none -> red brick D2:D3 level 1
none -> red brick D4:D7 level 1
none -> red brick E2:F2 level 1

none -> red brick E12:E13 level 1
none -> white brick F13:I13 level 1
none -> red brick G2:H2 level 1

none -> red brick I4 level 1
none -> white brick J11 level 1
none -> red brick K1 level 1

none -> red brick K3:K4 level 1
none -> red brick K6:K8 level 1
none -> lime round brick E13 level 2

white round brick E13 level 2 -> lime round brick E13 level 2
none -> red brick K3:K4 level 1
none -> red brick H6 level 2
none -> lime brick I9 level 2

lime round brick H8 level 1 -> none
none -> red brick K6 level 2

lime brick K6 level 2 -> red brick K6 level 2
---
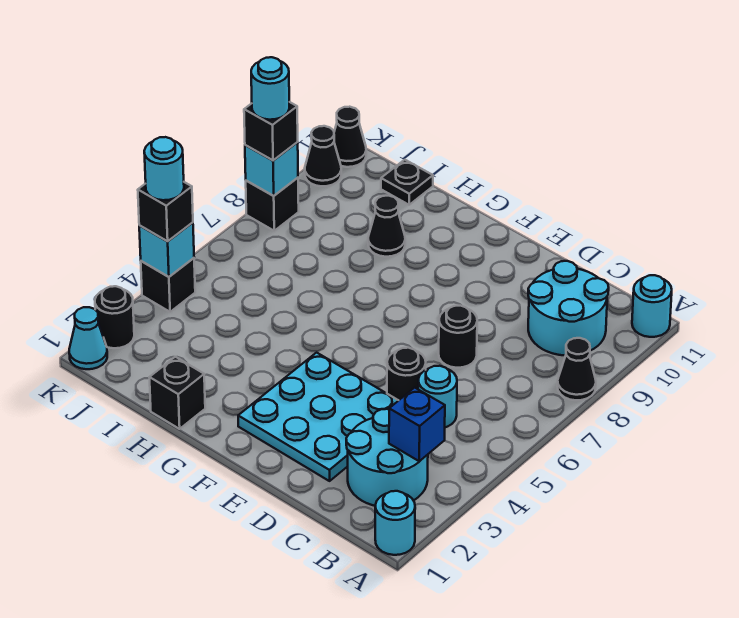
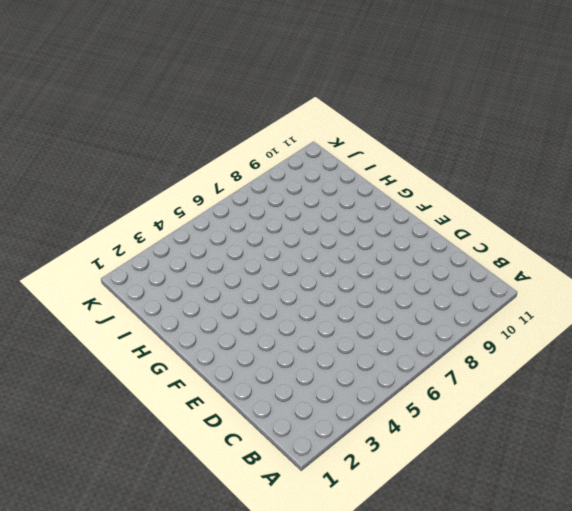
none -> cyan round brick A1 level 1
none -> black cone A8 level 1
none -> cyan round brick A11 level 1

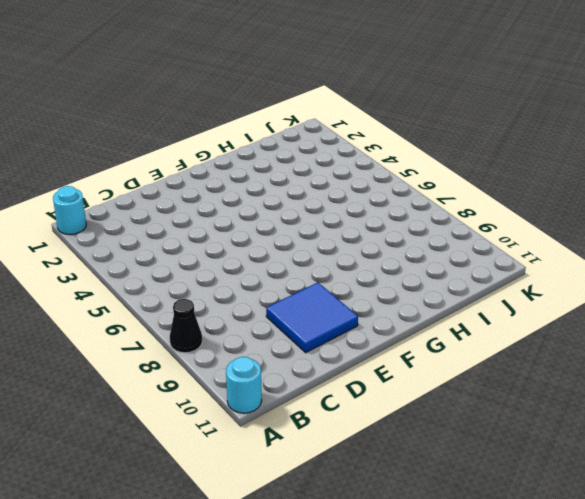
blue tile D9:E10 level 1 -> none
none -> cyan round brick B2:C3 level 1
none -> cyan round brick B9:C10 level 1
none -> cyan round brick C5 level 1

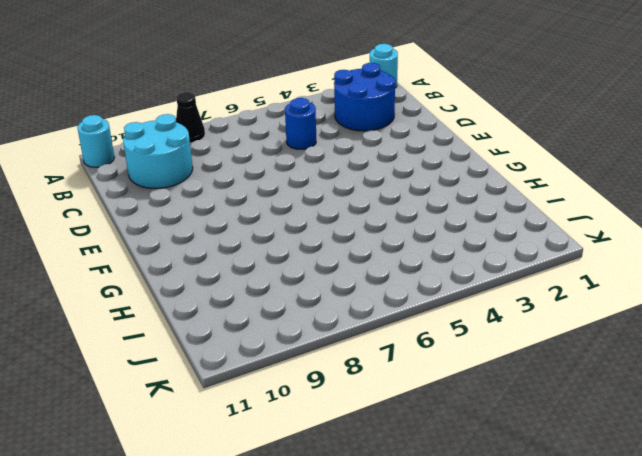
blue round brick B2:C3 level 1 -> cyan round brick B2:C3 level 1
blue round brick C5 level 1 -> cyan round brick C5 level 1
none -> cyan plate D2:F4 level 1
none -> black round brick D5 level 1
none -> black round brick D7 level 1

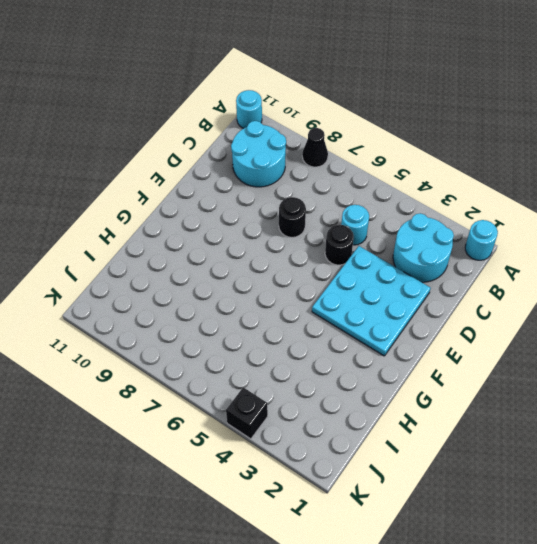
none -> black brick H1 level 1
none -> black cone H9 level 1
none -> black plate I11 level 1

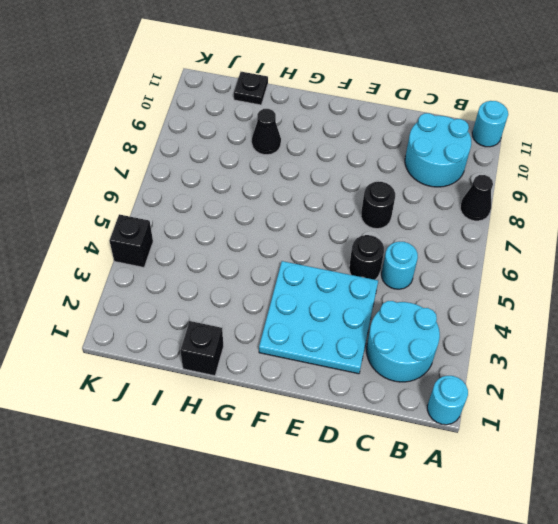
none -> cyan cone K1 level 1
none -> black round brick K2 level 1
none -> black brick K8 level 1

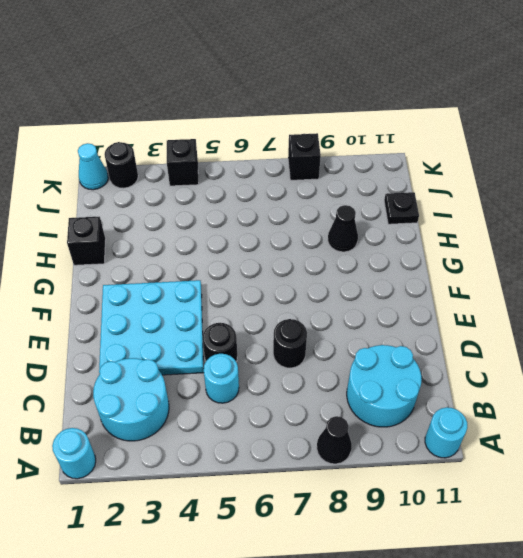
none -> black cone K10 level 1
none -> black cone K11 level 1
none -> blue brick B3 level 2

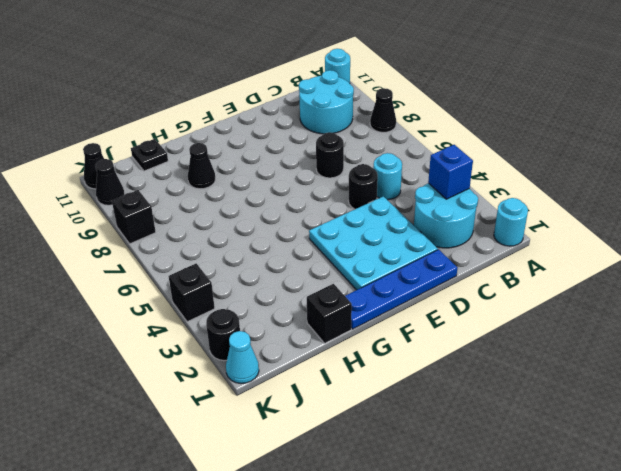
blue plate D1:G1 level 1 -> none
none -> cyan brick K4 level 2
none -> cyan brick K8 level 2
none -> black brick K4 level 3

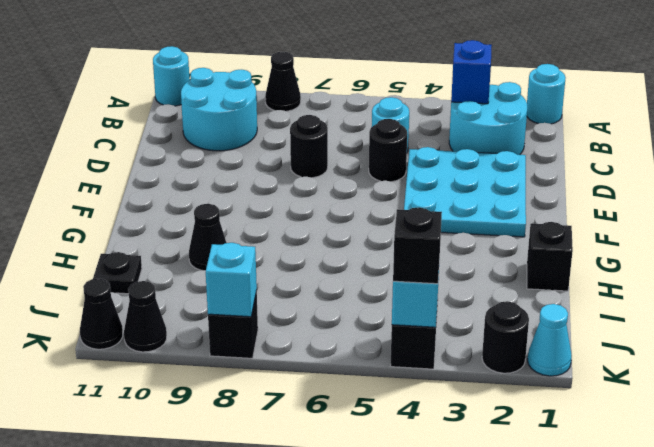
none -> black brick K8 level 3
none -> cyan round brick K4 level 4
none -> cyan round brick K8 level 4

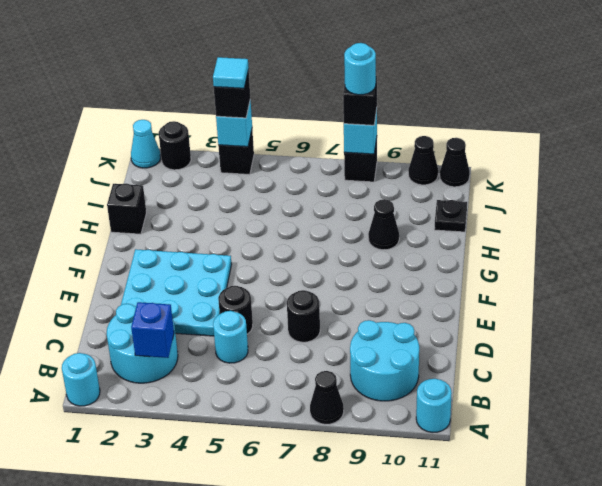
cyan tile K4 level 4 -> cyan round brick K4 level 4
---
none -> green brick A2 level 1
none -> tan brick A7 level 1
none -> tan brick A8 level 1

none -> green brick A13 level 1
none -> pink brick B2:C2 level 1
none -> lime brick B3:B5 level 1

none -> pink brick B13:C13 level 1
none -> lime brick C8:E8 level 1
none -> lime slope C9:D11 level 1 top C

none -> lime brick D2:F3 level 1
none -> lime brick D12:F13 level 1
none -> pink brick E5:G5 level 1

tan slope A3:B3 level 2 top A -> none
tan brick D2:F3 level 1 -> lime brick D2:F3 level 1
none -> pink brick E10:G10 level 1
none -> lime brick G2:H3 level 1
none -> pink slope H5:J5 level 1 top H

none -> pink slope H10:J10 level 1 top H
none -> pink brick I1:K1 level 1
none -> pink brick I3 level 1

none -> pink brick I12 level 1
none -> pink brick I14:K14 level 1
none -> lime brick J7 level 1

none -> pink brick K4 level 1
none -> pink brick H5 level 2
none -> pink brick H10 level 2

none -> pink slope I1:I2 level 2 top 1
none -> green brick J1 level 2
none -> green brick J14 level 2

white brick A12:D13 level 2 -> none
---
### WORK INSTRUCTIONS
This task calls for each line of the material that contains "cone".

### ANSWER TO THE EXERCISE
none -> black cone A8 level 1
none -> black cone H9 level 1
none -> cyan cone K1 level 1
none -> black cone K10 level 1
none -> black cone K11 level 1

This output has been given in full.